═══ Material for this task ═══

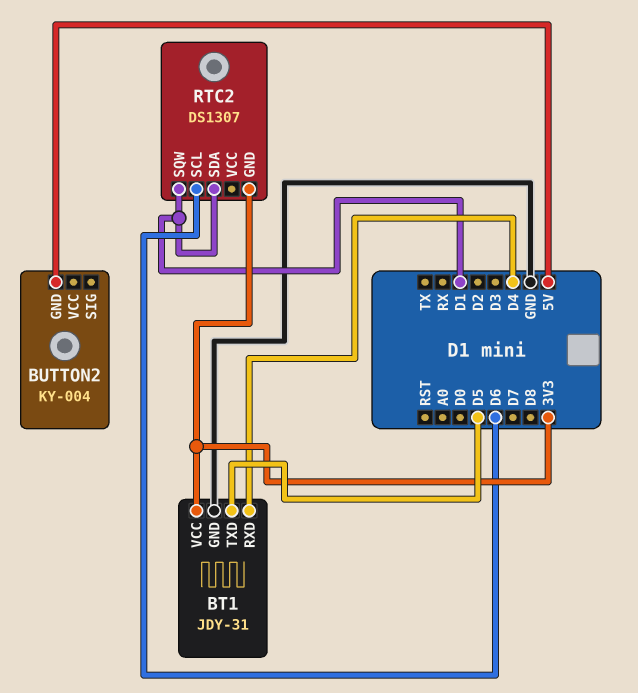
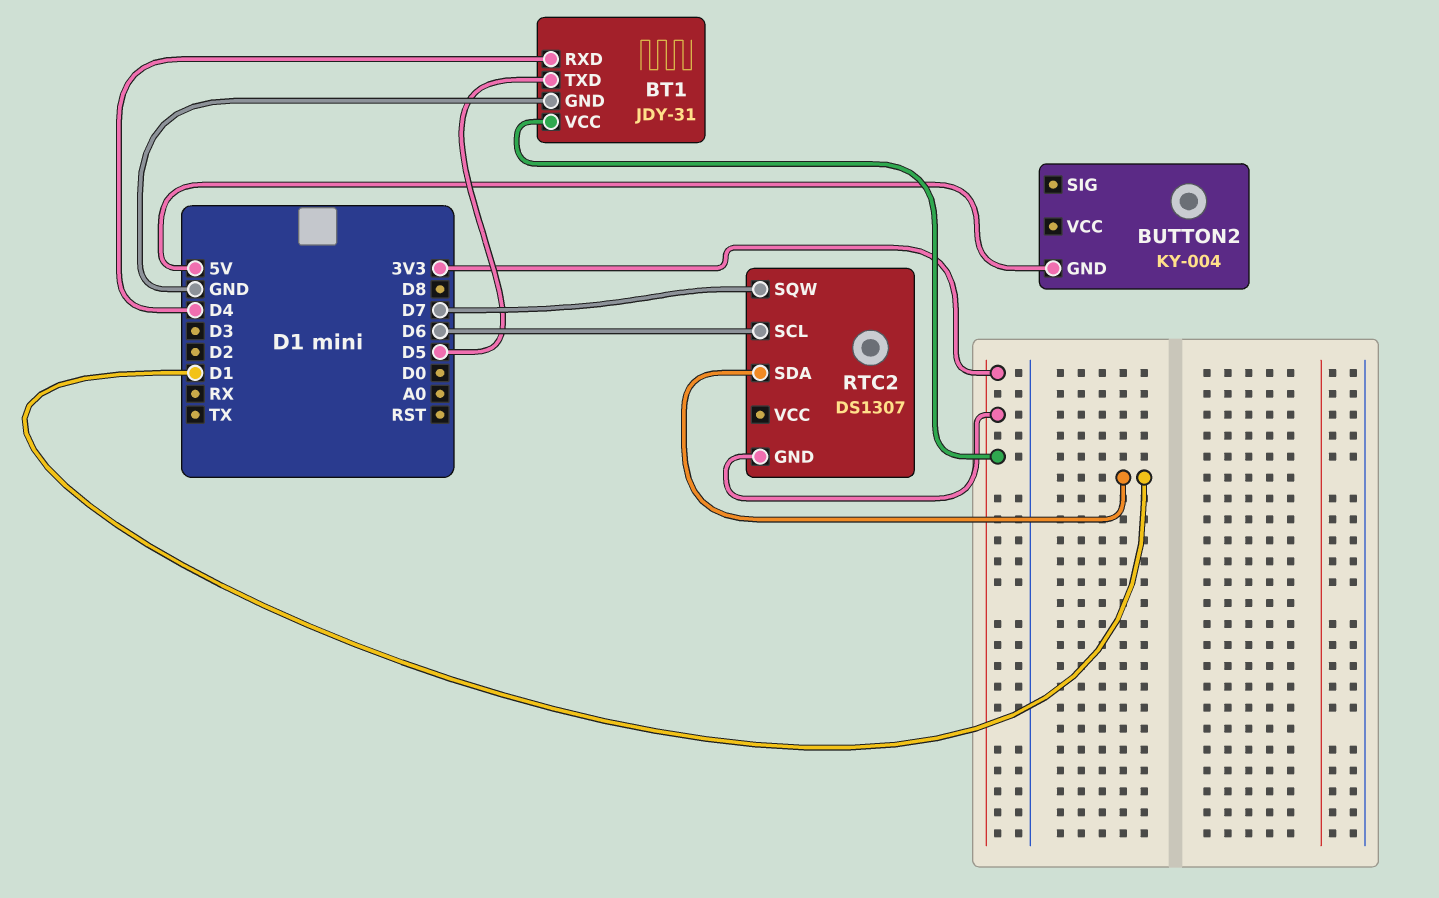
RTC2 pin SQW: D1 -> D7

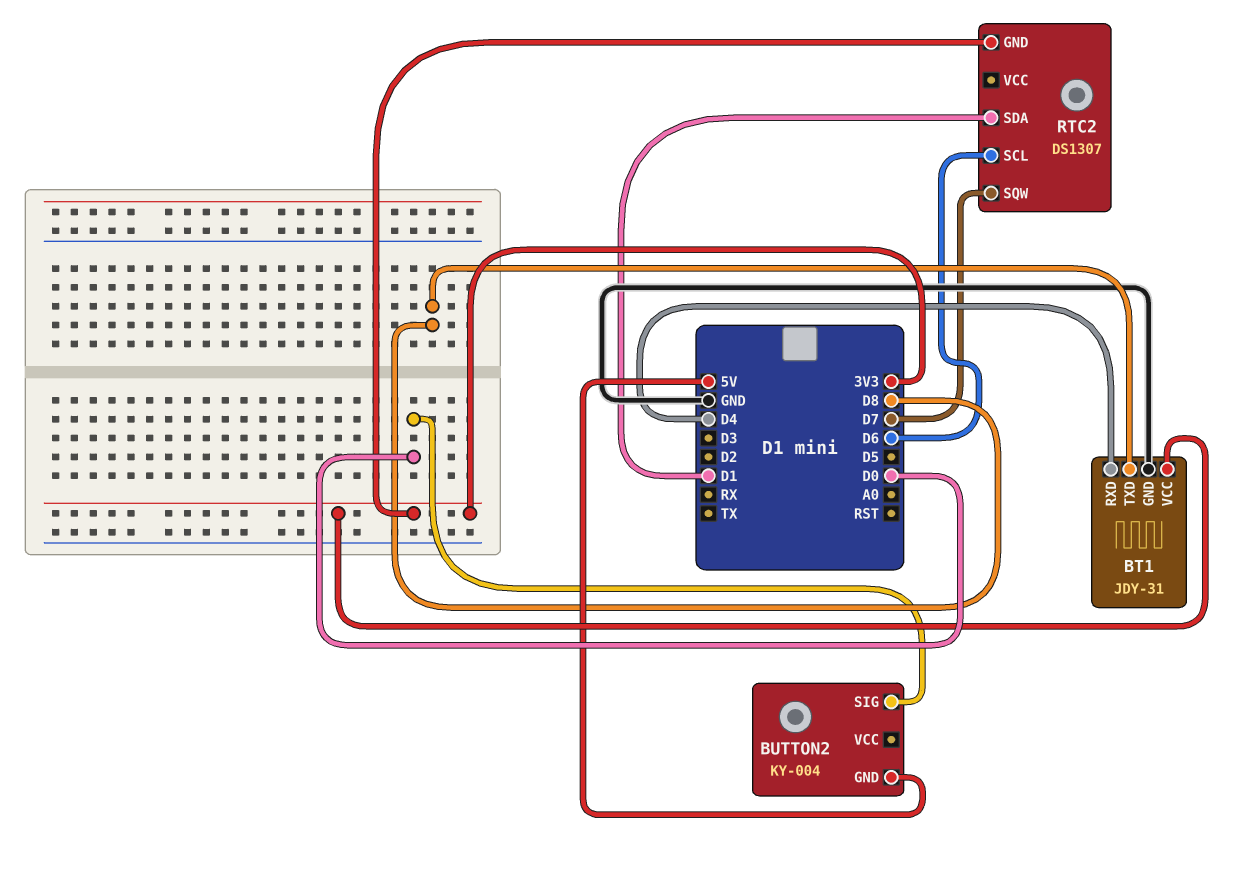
BT1 pin TXD: D5 -> D8
BUTTON2 pin SIG: none -> D0

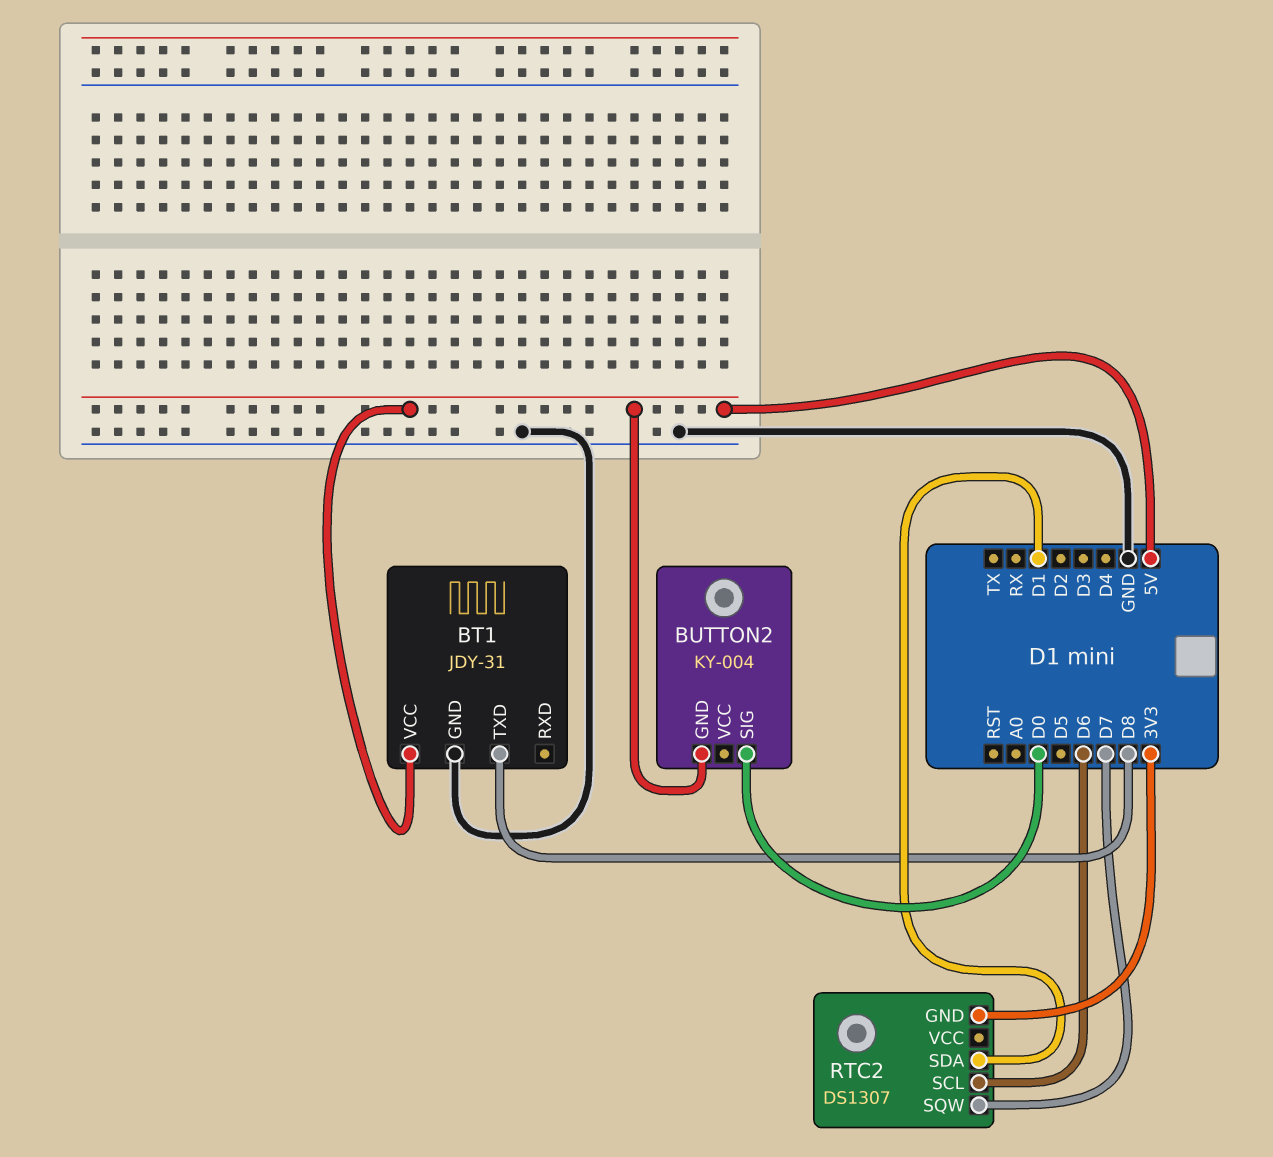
BT1 pin RXD: D4 -> none
BT1 pin VCC: 3V3 -> 5V

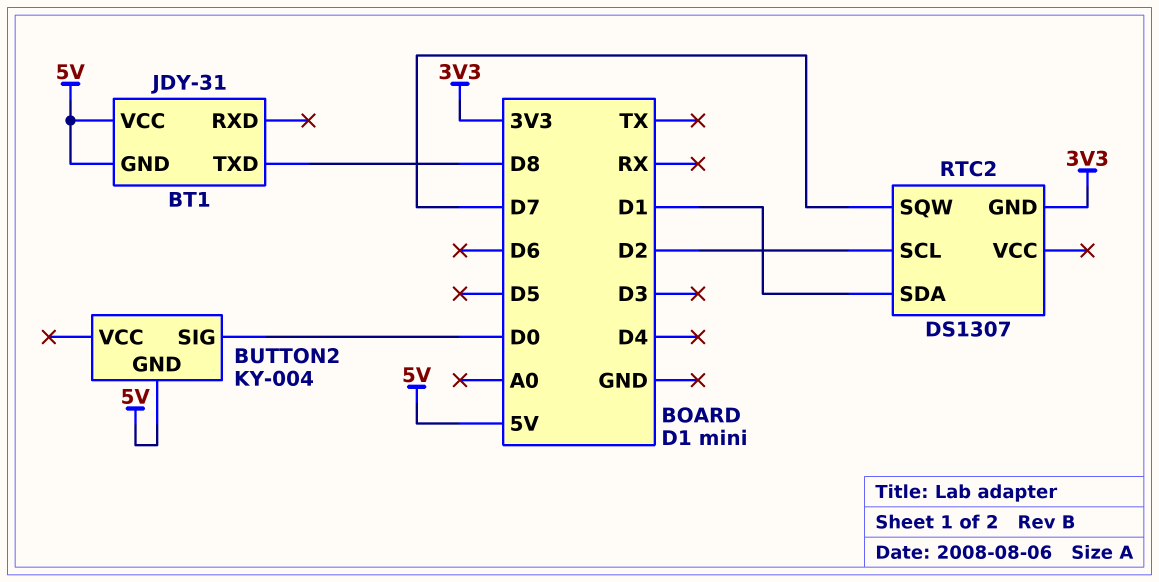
BT1 pin GND: GND -> 5V
RTC2 pin SCL: D6 -> D2

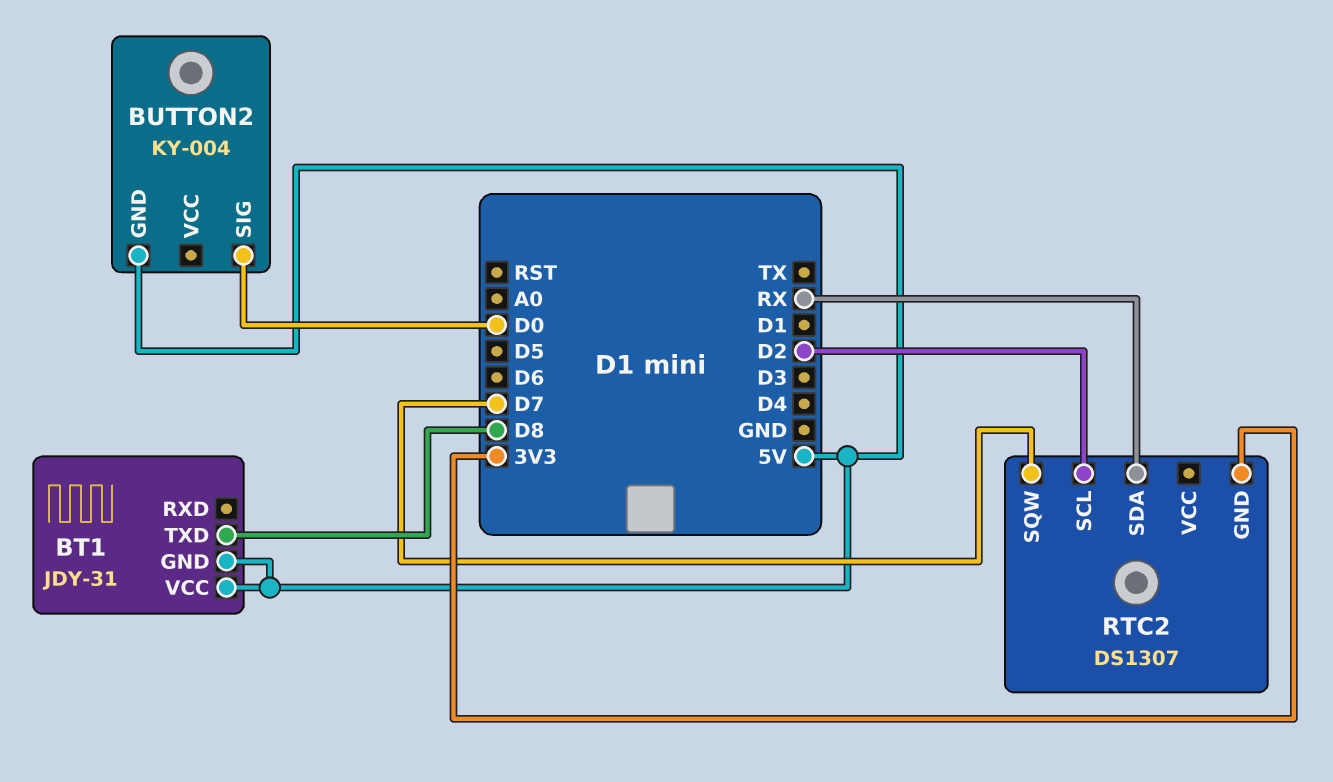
RTC2 pin SDA: D1 -> RX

═══

_What you will do_:
Omit the pictures. Write out exactly the lines from the one containing "BT1 pin VCC: 3V3 -> 5V" through the last line of the entries, both of them included.

_Result below_:
BT1 pin VCC: 3V3 -> 5V

BT1 pin GND: GND -> 5V
RTC2 pin SCL: D6 -> D2

RTC2 pin SDA: D1 -> RX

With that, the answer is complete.